---- Material provided

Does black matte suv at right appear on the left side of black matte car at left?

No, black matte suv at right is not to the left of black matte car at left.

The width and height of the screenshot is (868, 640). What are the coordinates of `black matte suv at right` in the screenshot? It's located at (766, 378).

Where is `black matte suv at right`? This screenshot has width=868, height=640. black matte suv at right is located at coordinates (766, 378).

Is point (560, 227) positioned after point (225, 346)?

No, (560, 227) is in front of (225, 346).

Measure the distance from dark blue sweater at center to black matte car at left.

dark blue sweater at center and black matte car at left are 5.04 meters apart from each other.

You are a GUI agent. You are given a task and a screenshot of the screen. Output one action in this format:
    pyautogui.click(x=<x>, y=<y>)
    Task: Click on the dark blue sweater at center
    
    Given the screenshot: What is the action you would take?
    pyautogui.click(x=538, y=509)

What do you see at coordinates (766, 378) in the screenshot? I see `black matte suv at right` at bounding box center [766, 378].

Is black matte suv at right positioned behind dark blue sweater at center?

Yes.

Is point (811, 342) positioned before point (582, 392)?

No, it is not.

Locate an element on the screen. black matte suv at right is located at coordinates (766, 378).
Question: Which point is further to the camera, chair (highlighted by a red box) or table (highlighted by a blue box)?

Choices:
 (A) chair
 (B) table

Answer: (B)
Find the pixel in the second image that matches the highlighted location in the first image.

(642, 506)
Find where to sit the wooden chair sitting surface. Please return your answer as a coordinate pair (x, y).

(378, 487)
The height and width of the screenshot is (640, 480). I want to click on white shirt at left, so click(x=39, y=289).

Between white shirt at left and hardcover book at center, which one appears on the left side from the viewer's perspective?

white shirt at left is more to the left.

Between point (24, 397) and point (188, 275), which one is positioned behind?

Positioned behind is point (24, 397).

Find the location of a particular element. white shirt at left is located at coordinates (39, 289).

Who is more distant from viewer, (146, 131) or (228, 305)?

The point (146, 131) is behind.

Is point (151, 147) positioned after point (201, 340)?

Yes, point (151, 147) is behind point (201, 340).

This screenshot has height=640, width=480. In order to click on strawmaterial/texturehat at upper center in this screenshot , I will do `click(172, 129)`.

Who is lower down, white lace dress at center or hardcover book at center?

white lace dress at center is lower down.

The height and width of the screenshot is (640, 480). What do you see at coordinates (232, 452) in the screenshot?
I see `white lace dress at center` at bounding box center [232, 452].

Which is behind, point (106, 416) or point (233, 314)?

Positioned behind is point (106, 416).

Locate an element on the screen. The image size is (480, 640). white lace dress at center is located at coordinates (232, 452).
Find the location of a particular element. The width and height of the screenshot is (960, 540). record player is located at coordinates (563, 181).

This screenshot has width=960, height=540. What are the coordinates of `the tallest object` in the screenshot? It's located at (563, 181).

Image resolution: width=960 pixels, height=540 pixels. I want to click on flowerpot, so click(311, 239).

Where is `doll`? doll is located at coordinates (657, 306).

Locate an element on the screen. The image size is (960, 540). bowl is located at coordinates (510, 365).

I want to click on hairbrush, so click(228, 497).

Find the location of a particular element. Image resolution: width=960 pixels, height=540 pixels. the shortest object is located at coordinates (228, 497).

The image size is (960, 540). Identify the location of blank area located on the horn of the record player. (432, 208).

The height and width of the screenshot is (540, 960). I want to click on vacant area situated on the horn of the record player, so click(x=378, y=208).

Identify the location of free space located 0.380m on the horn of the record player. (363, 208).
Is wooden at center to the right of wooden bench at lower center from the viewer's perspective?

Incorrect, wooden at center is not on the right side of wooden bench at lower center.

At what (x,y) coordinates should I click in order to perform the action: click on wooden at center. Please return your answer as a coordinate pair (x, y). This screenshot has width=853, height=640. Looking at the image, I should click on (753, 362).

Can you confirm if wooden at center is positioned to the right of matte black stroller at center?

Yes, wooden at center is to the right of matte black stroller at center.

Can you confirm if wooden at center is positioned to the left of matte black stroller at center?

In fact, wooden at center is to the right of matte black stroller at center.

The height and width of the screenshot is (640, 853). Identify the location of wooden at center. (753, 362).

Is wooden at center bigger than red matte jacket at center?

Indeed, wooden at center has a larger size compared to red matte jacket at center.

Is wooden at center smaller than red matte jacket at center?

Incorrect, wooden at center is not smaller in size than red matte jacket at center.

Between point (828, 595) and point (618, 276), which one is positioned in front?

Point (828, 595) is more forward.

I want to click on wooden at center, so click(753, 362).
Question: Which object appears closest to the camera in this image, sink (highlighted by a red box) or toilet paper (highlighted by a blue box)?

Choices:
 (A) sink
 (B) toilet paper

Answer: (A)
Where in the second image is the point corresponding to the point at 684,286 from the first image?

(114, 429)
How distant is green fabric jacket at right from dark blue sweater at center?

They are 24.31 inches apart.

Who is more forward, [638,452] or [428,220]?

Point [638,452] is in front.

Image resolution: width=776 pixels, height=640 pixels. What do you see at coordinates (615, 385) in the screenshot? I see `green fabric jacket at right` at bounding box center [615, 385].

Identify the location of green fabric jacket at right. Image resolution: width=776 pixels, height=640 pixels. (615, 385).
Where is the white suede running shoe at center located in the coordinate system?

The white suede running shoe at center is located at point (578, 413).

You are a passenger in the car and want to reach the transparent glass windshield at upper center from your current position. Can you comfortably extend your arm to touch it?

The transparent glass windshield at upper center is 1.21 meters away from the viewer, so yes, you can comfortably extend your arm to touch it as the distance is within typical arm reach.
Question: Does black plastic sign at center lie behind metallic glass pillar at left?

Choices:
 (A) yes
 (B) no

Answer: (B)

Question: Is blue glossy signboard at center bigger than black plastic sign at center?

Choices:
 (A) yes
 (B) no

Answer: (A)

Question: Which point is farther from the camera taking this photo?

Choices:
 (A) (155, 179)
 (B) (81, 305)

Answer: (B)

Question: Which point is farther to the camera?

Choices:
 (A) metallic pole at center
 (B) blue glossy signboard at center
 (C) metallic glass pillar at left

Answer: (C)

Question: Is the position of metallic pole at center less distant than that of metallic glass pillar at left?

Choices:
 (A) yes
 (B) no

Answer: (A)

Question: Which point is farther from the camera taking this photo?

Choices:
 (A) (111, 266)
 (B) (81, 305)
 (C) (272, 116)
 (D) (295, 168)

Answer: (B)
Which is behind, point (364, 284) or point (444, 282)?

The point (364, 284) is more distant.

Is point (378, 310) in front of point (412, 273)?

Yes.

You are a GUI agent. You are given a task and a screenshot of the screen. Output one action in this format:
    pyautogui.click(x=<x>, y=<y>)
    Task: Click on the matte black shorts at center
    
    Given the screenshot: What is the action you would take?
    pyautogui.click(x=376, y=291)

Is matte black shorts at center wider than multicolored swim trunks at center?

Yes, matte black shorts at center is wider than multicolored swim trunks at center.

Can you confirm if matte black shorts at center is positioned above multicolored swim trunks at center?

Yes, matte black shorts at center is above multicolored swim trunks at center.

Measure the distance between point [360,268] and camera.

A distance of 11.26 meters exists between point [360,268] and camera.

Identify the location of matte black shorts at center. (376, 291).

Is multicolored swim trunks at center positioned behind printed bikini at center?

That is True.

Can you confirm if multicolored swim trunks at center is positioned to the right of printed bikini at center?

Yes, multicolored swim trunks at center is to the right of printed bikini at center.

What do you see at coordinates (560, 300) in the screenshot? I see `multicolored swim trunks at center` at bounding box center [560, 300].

--------

Count the lines in the material above that contain the word "shirt", and reply with the number alone.

4